━━━━━ RECORDS SHOWN ━━━━━
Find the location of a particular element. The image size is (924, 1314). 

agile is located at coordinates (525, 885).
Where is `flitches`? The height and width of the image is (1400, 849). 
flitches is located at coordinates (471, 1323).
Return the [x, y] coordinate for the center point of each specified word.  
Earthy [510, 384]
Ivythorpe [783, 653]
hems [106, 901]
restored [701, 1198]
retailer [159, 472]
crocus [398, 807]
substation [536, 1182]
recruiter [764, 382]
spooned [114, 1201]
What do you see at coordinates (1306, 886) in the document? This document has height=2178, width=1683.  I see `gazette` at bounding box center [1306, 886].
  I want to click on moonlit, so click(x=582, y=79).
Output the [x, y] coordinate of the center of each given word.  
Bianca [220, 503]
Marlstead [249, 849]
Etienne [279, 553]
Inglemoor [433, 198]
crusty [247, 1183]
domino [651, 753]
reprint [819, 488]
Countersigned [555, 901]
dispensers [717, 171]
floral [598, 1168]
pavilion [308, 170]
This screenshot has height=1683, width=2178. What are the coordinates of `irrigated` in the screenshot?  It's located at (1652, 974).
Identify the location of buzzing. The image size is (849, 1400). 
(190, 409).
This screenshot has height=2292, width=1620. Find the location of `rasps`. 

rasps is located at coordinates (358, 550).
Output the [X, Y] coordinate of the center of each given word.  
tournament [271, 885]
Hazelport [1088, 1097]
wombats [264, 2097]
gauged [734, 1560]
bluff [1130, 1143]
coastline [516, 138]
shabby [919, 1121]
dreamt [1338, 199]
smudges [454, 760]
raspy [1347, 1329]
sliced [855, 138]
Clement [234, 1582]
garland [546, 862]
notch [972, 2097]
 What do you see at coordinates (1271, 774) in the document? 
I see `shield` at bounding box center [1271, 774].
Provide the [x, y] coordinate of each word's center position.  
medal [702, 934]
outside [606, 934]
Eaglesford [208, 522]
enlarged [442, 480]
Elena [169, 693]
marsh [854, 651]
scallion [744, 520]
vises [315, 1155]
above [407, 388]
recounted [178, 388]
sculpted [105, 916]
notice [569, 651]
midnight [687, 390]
━━━━━
**EXERCISE GOAL**
Set down the lines above exactly as they appear, from the first line through the line containing "flitches is located", inclusive.

**EXERCISE RESULT**
Find the location of a particular element. The image size is (924, 1314). 

agile is located at coordinates (525, 885).
Where is `flitches`? The height and width of the image is (1400, 849). 
flitches is located at coordinates (471, 1323).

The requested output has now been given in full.